→ What to produce
Each line below that carries the string "degrees" must appear in the answer.

→ Data for analysis
+---+

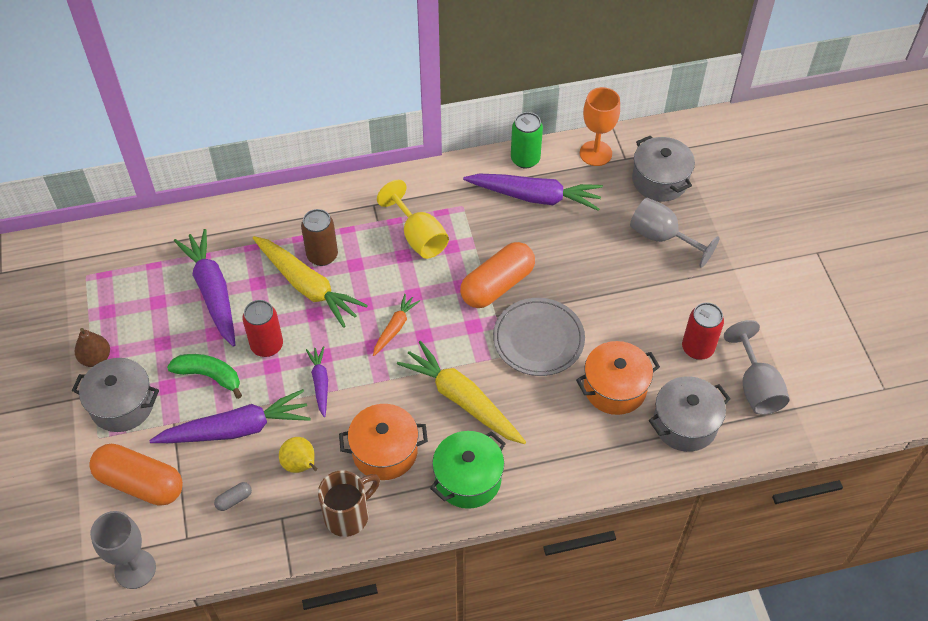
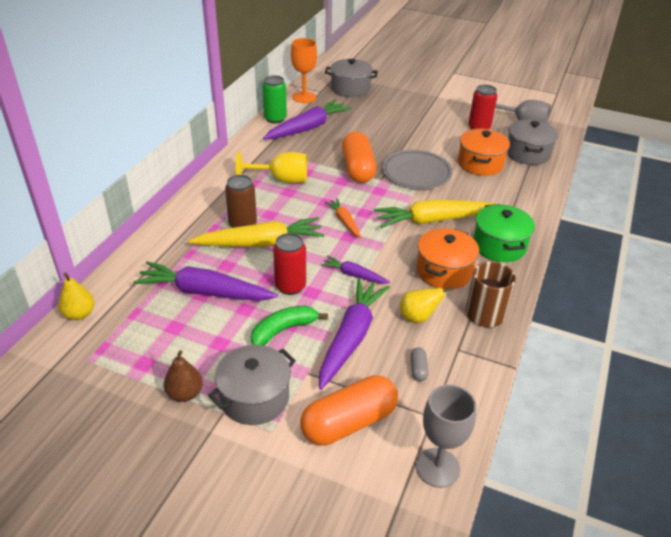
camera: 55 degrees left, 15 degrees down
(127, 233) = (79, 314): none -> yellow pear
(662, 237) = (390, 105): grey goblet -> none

+---+

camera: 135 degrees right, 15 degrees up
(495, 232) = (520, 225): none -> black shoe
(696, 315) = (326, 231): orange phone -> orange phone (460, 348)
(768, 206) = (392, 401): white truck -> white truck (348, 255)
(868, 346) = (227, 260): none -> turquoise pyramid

+---+

→ Problem solution
camera: 55 degrees left, 15 degrees down
camera: 135 degrees right, 15 degrees up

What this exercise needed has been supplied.